Below are records; from the line containing "The casque audio/rouge" through the very last line, output each line exactly. No pictures.

(Object change descriptions)

== Segment start ==

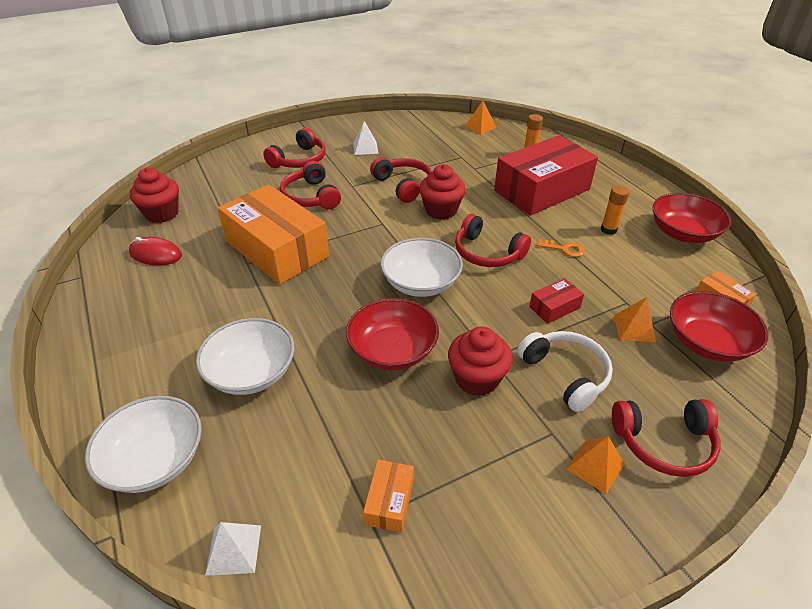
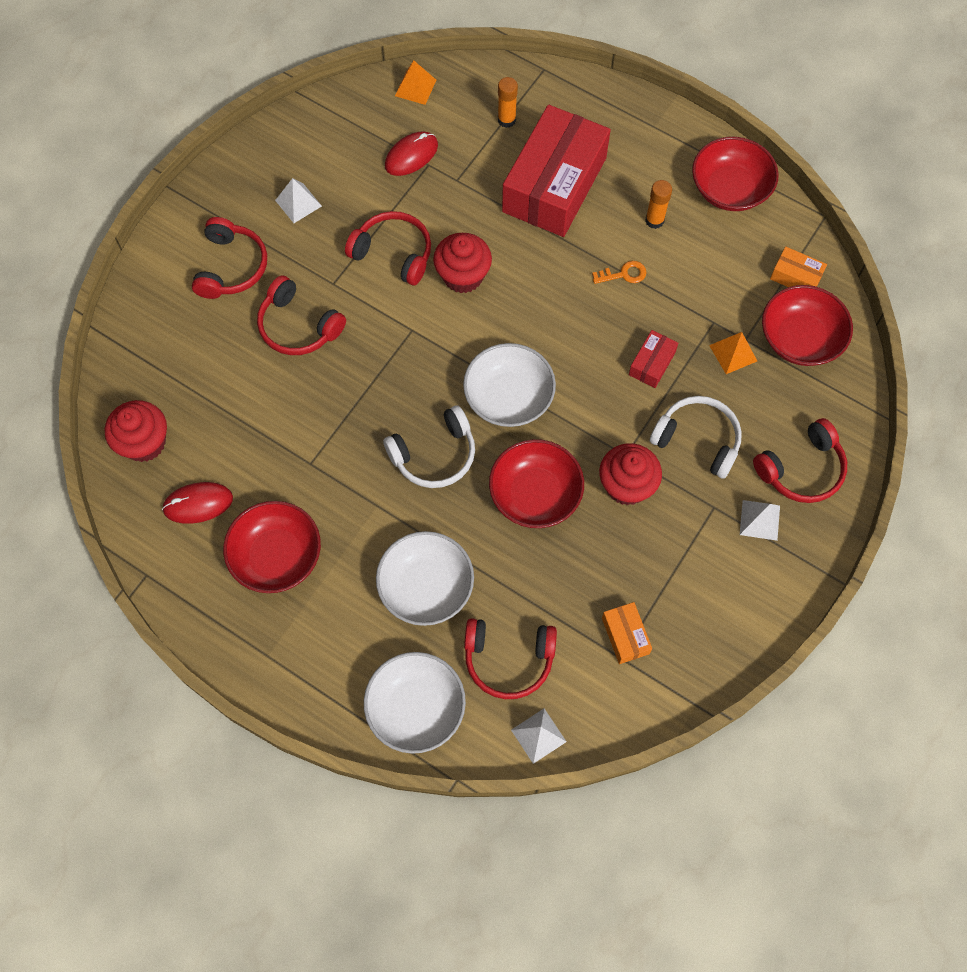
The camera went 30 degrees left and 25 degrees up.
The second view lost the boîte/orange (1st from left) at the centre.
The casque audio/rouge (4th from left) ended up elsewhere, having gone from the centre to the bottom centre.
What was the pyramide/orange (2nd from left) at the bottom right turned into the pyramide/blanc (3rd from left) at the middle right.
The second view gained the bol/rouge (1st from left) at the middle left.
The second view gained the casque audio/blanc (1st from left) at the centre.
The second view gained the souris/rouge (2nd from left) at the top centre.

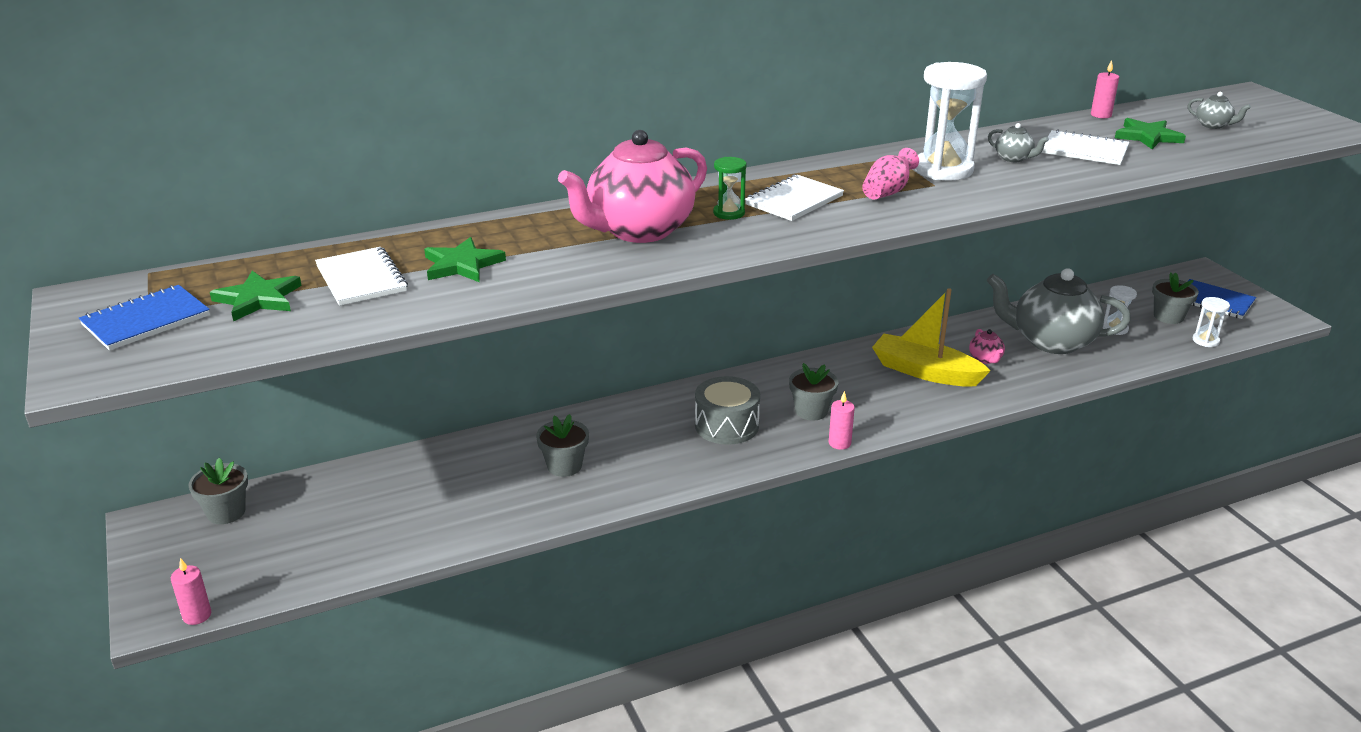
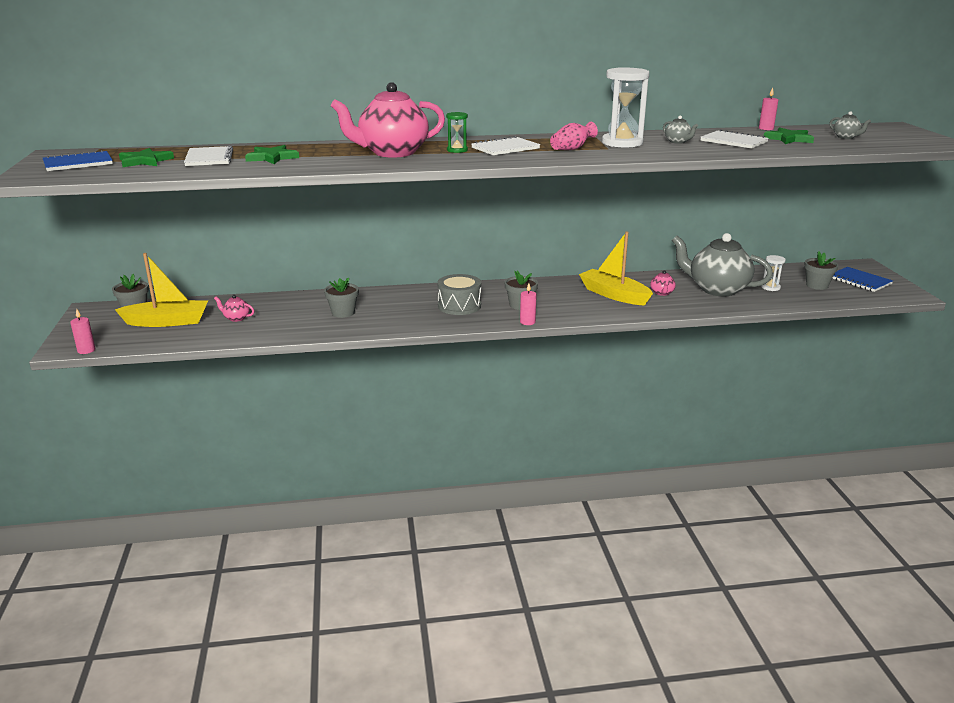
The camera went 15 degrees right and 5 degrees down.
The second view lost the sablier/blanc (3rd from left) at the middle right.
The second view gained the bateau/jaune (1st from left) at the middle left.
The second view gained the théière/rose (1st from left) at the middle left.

== Segment end ==

*Reply to the task:*
The casque audio/rouge (4th from left) ended up elsewhere, having gone from the centre to the bottom centre.
What was the pyramide/orange (2nd from left) at the bottom right turned into the pyramide/blanc (3rd from left) at the middle right.
The second view gained the bol/rouge (1st from left) at the middle left.
The second view gained the casque audio/blanc (1st from left) at the centre.
The second view gained the souris/rouge (2nd from left) at the top centre.

The camera went 15 degrees right and 5 degrees down.
The second view lost the sablier/blanc (3rd from left) at the middle right.
The second view gained the bateau/jaune (1st from left) at the middle left.
The second view gained the théière/rose (1st from left) at the middle left.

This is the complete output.